**TASK INPUTS**

++++

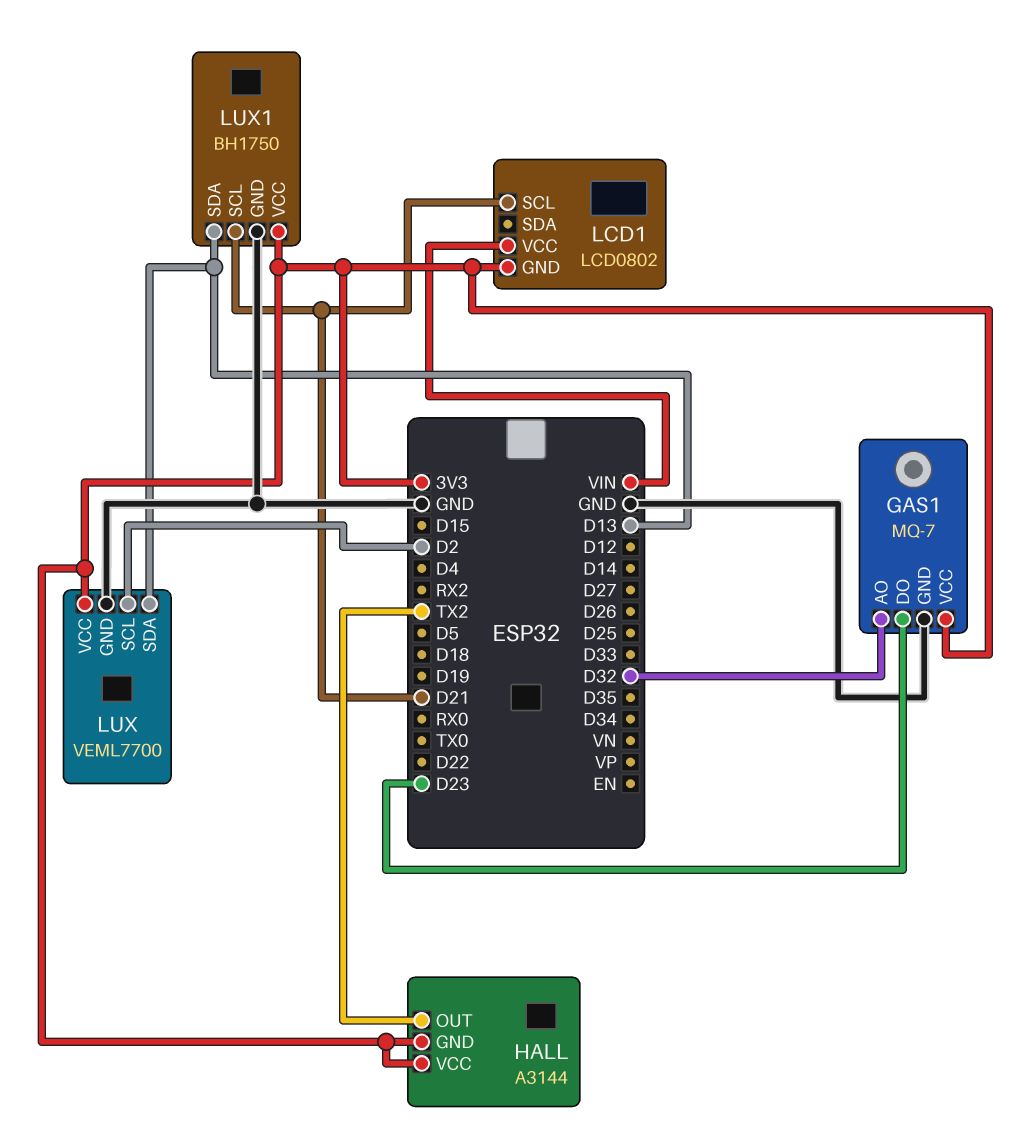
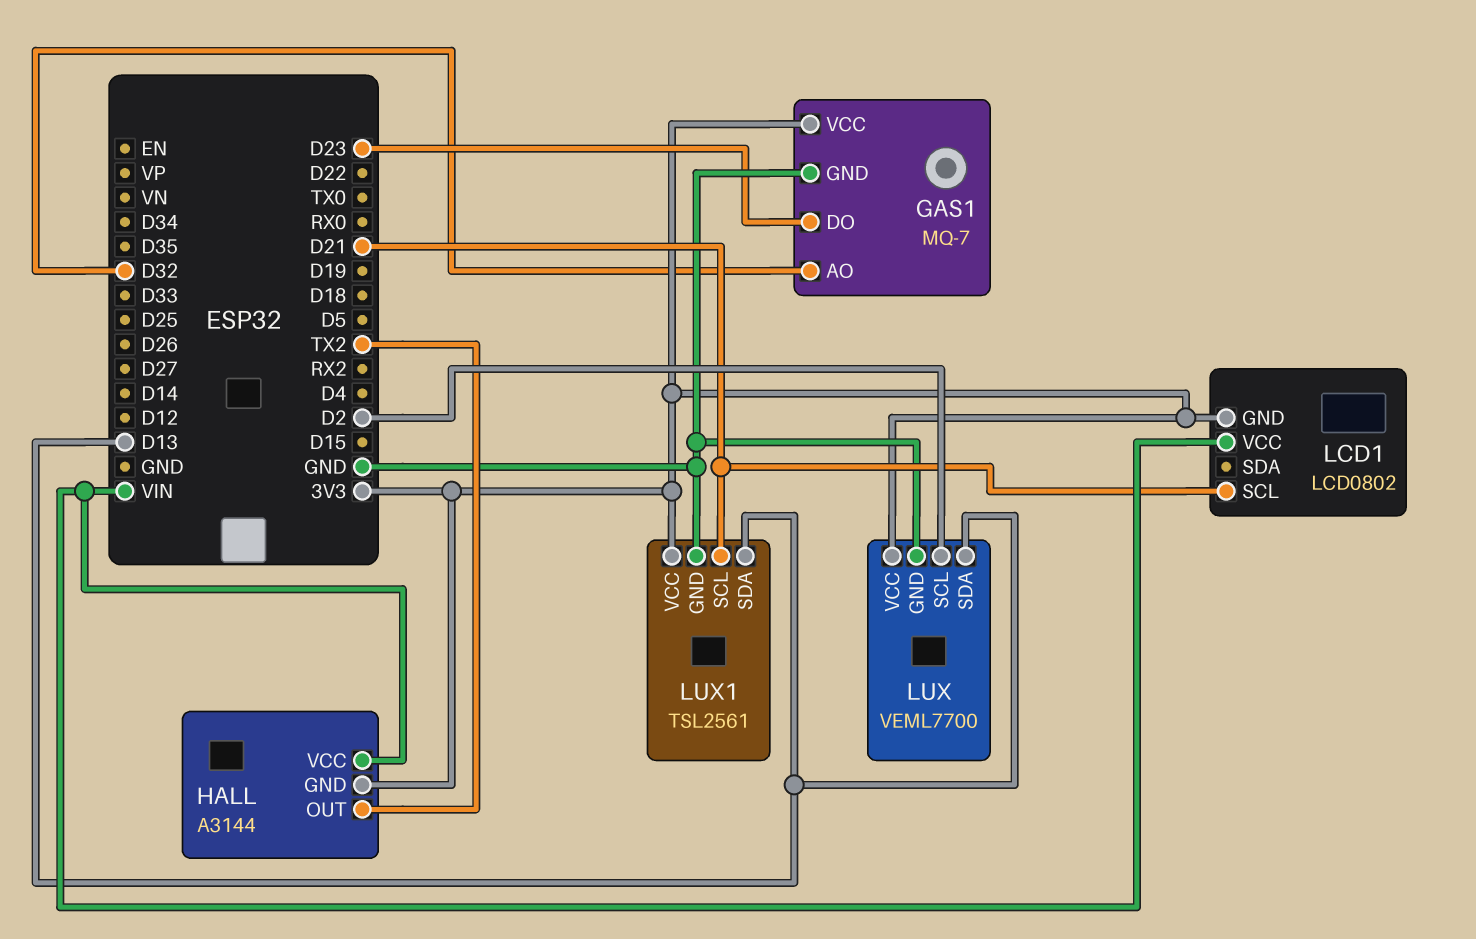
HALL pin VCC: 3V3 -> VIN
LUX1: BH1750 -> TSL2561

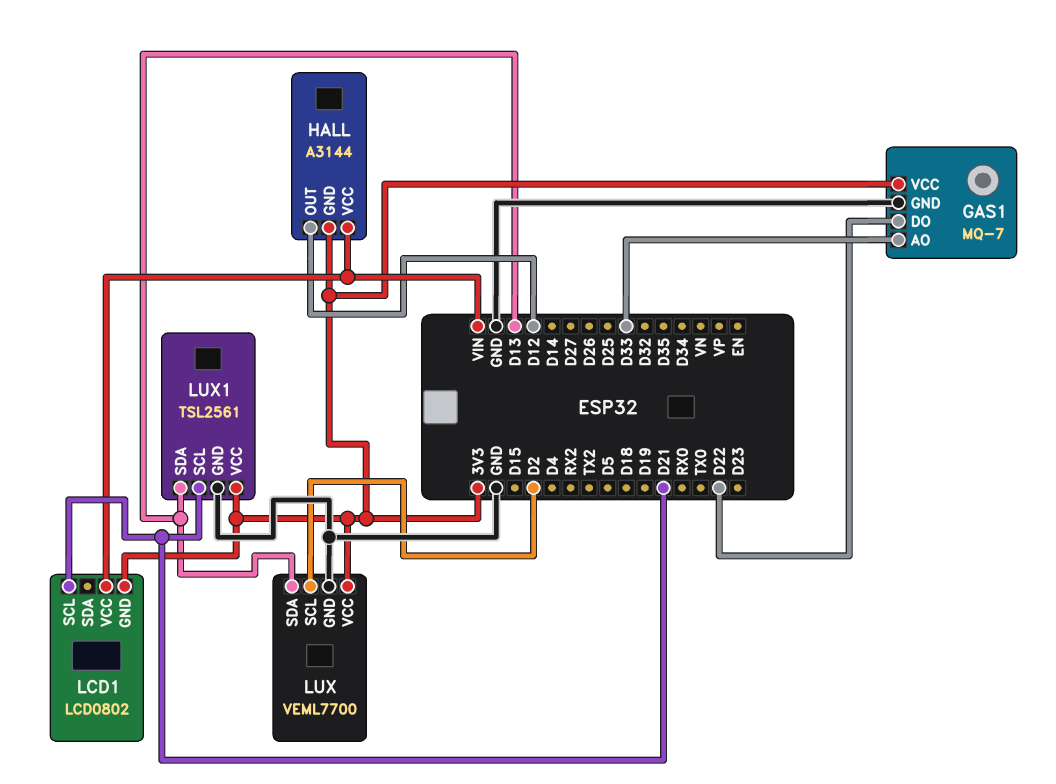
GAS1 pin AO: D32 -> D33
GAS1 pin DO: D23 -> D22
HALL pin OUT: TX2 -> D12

++++

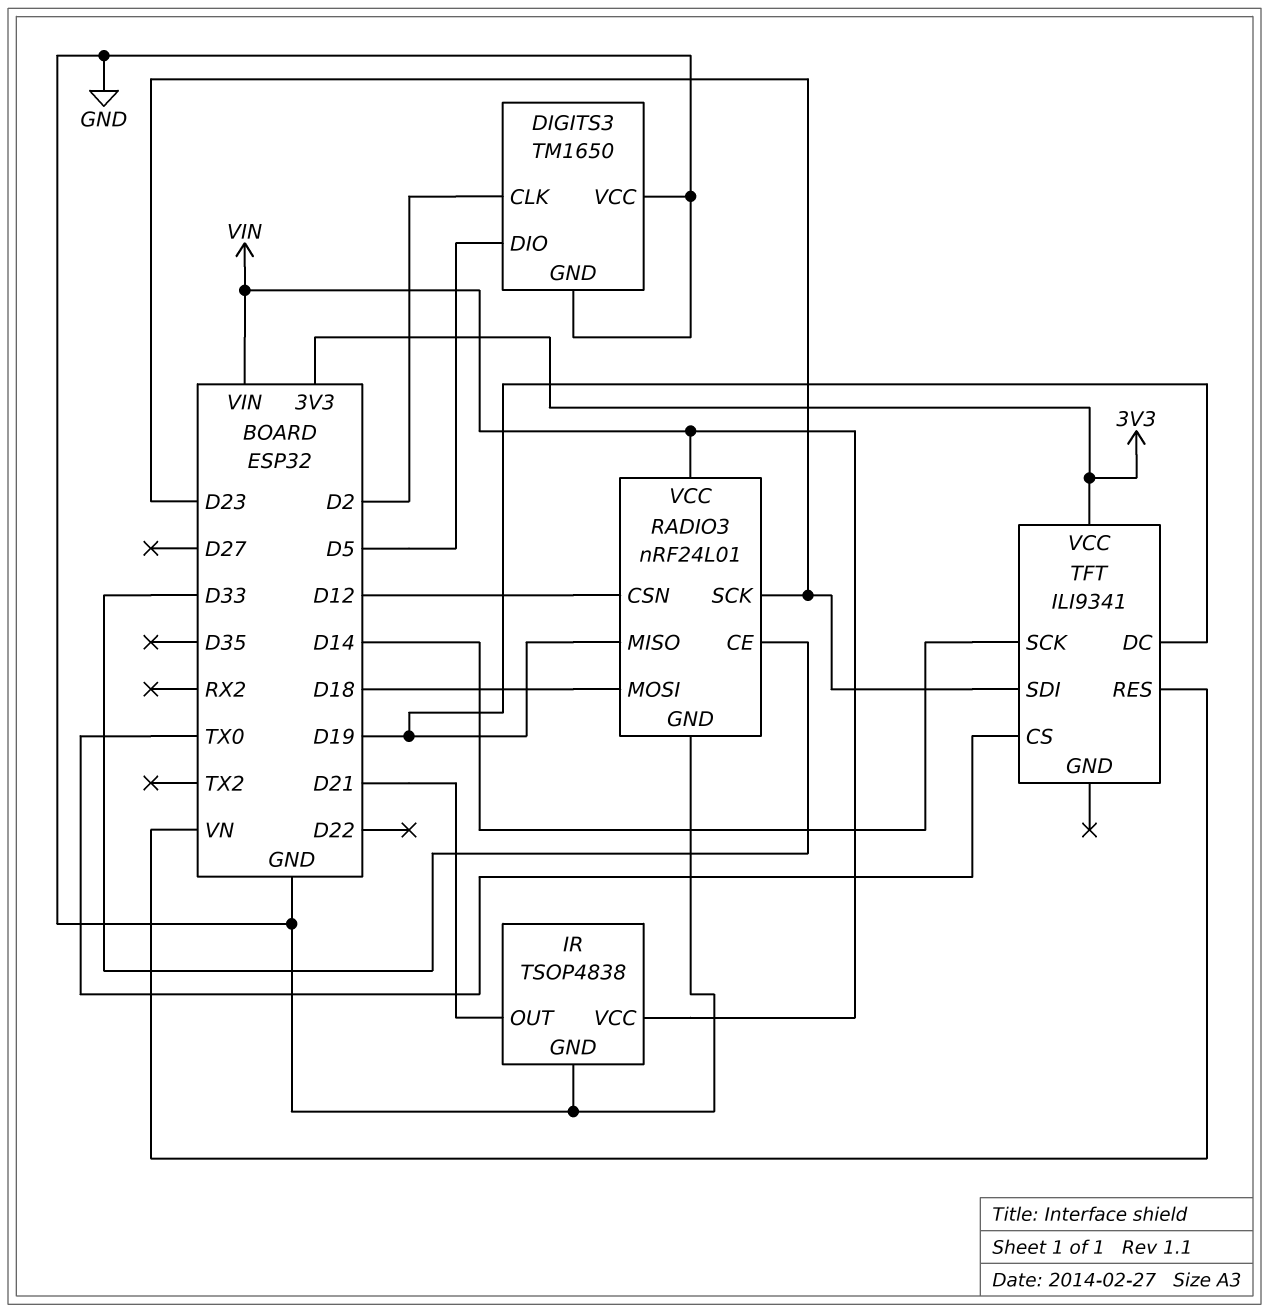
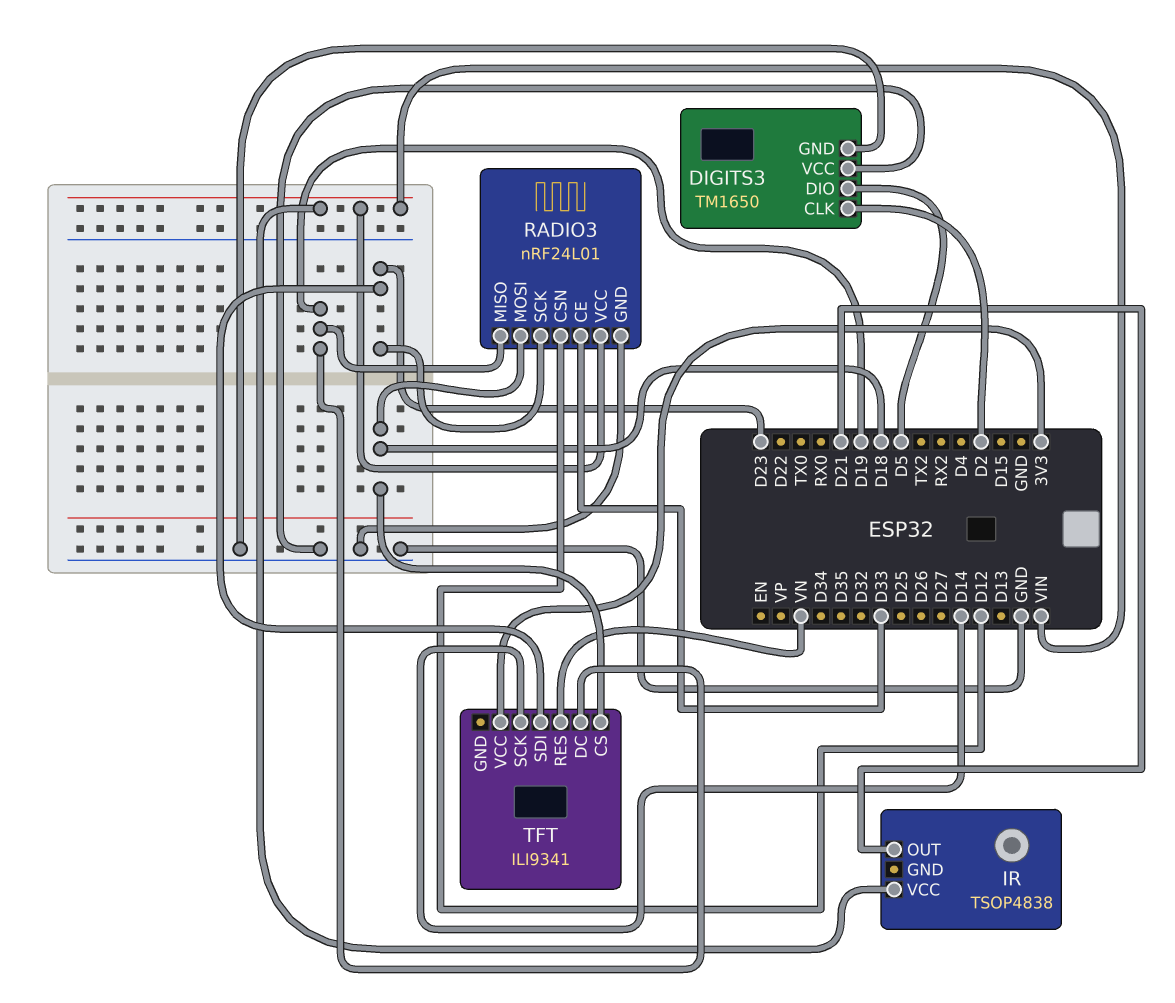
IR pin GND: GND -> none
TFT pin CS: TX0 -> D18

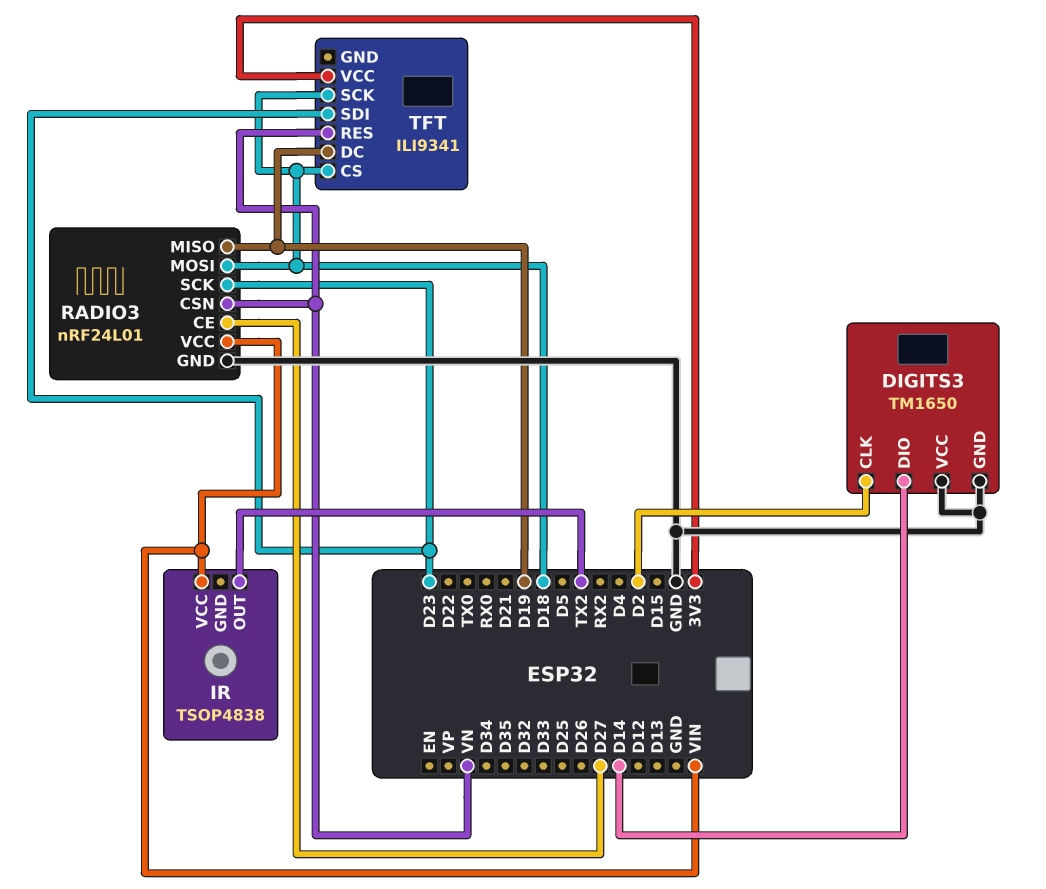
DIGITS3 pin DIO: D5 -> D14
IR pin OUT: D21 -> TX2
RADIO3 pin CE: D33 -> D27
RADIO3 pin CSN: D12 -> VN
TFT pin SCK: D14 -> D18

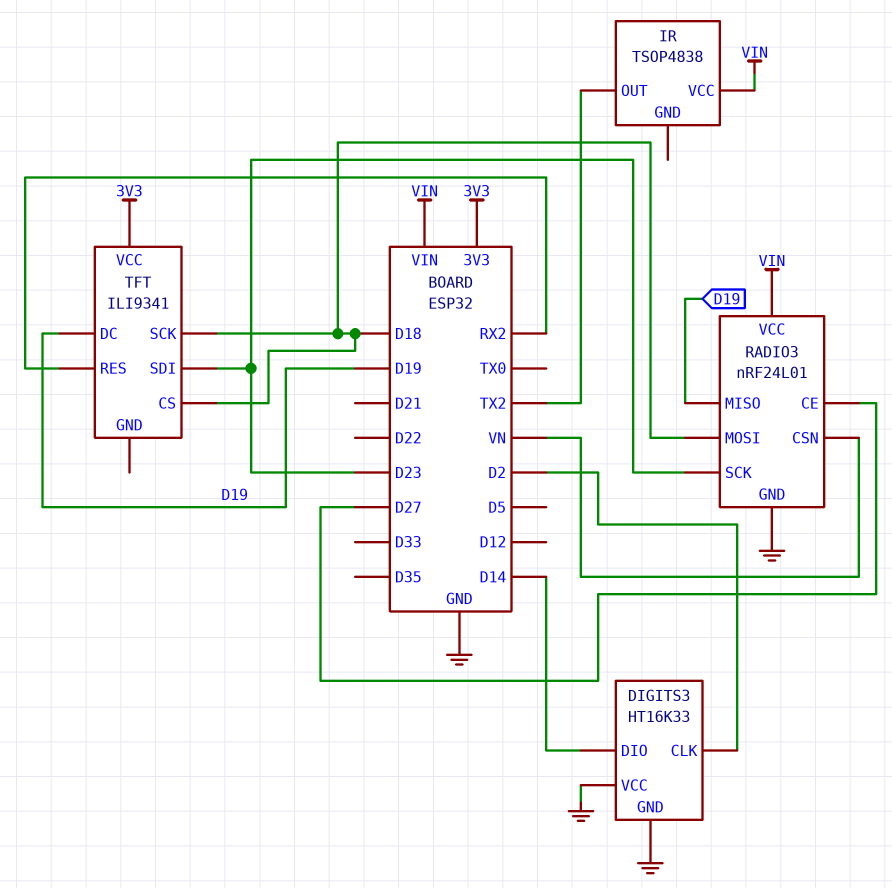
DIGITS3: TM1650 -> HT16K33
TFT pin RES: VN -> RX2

++++

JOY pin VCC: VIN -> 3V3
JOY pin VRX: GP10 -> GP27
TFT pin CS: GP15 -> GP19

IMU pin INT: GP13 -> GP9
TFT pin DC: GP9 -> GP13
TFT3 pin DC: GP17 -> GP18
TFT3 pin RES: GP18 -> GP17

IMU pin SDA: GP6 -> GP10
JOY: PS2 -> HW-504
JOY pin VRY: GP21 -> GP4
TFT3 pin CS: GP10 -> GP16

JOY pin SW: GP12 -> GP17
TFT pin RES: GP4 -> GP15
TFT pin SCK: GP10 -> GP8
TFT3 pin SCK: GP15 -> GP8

++++

**TASK PROMPT**
Exact copy, pictures excluded: from the line with "HALL pin VCC: 3V3 -> VIN" up to and including the line with "HALL pin OUT: TX2 -> D12" in the data above.

**ANSWER SECTION**
HALL pin VCC: 3V3 -> VIN
LUX1: BH1750 -> TSL2561

GAS1 pin AO: D32 -> D33
GAS1 pin DO: D23 -> D22
HALL pin OUT: TX2 -> D12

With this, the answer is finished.